Exercise inputs:
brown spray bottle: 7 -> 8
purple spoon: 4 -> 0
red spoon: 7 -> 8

...

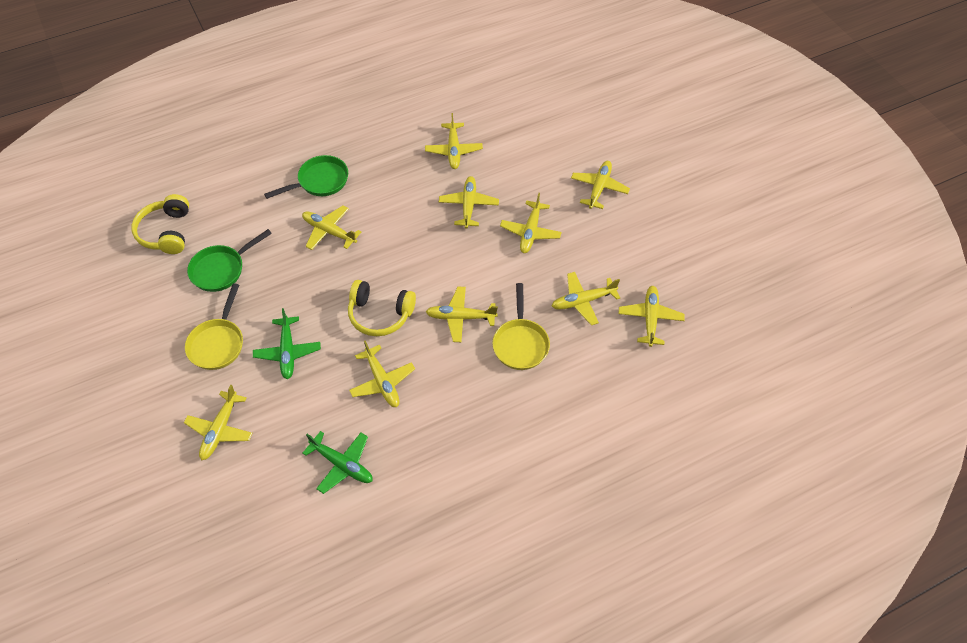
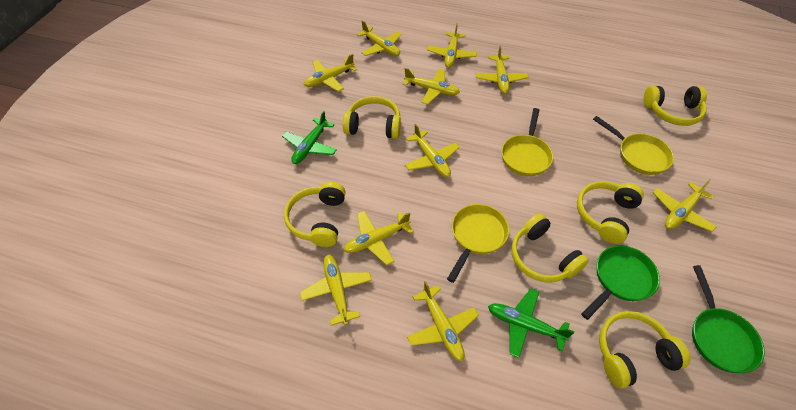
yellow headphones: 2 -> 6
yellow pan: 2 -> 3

Work item:
In the listing above, find the line with "brown spray bottle: 7 -> 8" and the line with "red spoon: 7 -> 8", then print exactly those two lines and every line between them, and nothing more.

Reply to the exercise:
brown spray bottle: 7 -> 8
purple spoon: 4 -> 0
red spoon: 7 -> 8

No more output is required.